Before-and-after change data:
==========

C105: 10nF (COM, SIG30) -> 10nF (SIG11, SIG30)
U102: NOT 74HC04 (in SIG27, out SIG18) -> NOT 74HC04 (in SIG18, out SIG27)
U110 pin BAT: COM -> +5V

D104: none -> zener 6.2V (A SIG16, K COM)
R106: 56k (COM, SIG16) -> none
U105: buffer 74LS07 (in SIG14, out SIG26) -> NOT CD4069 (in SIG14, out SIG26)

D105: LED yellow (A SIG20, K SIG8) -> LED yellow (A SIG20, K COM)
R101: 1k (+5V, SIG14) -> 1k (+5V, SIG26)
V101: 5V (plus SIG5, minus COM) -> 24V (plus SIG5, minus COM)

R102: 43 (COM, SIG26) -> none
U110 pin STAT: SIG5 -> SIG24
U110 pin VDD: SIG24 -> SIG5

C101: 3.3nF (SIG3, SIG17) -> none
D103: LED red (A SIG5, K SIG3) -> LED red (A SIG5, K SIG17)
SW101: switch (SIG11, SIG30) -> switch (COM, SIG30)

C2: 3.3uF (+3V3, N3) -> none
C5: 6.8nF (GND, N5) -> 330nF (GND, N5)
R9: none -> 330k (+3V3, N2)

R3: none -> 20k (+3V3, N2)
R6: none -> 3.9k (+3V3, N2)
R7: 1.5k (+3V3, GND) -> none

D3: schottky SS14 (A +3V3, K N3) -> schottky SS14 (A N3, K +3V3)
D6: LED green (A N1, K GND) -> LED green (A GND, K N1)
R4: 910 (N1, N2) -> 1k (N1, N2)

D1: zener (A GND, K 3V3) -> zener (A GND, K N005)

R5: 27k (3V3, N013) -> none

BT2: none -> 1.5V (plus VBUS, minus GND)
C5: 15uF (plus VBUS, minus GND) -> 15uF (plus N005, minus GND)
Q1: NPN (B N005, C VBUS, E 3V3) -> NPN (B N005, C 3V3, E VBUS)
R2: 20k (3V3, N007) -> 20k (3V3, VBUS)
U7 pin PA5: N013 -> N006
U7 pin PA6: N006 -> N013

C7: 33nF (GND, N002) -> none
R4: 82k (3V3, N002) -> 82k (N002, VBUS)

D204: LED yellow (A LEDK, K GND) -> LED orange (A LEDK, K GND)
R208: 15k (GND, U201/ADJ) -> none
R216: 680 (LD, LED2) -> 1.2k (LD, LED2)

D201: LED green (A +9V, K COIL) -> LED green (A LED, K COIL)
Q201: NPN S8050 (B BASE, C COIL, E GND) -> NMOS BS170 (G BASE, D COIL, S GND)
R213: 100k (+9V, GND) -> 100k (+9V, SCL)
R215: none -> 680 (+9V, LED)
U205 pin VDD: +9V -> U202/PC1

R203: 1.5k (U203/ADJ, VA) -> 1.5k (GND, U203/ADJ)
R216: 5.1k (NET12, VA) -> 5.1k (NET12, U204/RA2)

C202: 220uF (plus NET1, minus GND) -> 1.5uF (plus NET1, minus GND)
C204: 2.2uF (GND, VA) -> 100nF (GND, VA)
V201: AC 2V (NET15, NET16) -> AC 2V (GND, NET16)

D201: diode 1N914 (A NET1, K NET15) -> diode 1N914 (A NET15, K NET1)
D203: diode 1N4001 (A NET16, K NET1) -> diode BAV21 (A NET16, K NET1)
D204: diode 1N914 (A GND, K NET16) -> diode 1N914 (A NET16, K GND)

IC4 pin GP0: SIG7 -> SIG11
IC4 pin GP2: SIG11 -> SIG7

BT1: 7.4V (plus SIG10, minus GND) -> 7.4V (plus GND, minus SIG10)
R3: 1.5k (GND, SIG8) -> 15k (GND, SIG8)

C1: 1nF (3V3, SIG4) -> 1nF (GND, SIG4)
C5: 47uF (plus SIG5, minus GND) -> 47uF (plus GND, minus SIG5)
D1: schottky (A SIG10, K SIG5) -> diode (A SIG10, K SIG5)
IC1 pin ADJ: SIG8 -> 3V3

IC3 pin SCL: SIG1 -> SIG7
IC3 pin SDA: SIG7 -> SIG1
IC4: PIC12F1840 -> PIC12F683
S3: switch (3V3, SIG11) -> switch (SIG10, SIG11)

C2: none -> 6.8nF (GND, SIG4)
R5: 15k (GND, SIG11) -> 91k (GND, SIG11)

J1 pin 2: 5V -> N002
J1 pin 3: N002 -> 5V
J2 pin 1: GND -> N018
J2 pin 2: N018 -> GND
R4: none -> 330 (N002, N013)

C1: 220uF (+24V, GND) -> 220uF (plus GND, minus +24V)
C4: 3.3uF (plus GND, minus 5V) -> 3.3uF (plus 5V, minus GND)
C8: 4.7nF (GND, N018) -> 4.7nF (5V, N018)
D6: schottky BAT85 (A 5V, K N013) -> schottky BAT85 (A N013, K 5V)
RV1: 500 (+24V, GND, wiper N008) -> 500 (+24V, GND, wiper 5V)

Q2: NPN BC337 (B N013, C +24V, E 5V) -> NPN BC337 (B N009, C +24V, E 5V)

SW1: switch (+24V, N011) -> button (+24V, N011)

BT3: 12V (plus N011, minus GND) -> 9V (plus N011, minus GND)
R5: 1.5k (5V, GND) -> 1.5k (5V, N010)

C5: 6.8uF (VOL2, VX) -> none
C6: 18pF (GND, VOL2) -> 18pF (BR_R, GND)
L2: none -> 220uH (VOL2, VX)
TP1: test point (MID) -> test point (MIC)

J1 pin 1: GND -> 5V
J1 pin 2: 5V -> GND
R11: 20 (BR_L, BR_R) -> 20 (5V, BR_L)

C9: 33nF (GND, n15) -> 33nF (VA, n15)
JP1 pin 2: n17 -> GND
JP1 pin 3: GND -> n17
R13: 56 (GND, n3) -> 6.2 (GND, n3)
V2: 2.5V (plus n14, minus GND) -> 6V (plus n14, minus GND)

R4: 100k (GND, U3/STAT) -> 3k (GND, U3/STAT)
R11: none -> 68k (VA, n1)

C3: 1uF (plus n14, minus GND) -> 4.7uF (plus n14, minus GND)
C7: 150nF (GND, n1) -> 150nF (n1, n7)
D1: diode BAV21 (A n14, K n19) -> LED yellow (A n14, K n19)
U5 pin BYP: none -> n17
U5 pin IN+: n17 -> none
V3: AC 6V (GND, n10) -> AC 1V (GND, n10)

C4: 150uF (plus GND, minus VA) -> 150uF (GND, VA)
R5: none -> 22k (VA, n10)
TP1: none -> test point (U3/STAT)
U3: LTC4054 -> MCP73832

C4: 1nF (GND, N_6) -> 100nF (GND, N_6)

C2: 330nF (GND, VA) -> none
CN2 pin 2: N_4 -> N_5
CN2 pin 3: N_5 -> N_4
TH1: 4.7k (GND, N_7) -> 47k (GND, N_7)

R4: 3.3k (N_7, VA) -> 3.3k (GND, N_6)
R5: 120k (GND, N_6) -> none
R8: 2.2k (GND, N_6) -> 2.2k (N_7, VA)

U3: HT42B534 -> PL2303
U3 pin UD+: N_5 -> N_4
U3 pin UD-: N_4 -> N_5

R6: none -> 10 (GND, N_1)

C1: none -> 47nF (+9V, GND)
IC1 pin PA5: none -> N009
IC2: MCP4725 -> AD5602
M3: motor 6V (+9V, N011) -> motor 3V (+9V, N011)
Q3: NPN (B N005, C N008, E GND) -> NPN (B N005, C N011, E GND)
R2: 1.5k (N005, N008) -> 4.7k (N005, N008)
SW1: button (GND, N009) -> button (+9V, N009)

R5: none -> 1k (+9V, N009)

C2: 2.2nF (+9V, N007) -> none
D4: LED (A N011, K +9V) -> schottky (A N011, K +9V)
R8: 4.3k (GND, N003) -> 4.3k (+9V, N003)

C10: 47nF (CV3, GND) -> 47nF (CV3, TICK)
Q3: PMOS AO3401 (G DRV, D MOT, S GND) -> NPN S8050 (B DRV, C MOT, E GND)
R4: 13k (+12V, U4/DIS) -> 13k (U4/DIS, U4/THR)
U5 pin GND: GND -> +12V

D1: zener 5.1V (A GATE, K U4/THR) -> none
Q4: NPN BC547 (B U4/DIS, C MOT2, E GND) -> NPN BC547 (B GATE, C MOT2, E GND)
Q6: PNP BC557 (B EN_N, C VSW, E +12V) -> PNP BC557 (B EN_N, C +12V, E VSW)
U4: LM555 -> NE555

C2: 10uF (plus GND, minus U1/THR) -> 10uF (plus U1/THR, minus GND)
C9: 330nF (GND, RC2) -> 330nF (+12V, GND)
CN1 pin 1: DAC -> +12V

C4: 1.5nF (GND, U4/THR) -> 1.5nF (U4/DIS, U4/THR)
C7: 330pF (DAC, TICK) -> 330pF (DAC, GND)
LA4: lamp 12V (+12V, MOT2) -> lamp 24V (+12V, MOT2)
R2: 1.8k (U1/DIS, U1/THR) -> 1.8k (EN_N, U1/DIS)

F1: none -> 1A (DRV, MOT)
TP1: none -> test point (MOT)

==========

* **Task directions**
Above are the entries. Copy exactly the part that opens with the line containing "C4: 1nF (GND, N_6) -> 100nF (GND, N_6)" and closes with the line containing "IC2: MCP4725 -> AD5602", and no more.

* **Task solution**
C4: 1nF (GND, N_6) -> 100nF (GND, N_6)

C2: 330nF (GND, VA) -> none
CN2 pin 2: N_4 -> N_5
CN2 pin 3: N_5 -> N_4
TH1: 4.7k (GND, N_7) -> 47k (GND, N_7)

R4: 3.3k (N_7, VA) -> 3.3k (GND, N_6)
R5: 120k (GND, N_6) -> none
R8: 2.2k (GND, N_6) -> 2.2k (N_7, VA)

U3: HT42B534 -> PL2303
U3 pin UD+: N_5 -> N_4
U3 pin UD-: N_4 -> N_5

R6: none -> 10 (GND, N_1)

C1: none -> 47nF (+9V, GND)
IC1 pin PA5: none -> N009
IC2: MCP4725 -> AD5602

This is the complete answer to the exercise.